The task
Write out each line of the listing as it stands, without the images.

Recorded data
# # # #

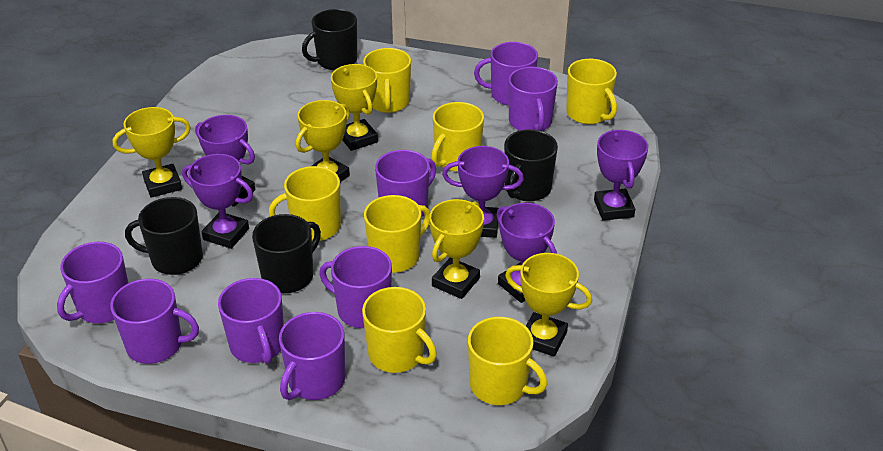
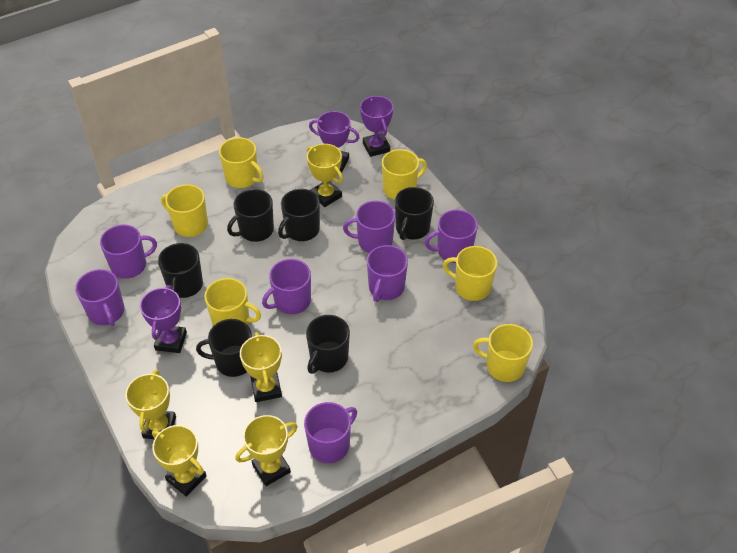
black mug: 4 -> 6
purple mug: 8 -> 7
purple trophy: 5 -> 3
yellow mug: 7 -> 6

# # # #

Exercise solution
black mug: 4 -> 6
purple mug: 8 -> 7
purple trophy: 5 -> 3
yellow mug: 7 -> 6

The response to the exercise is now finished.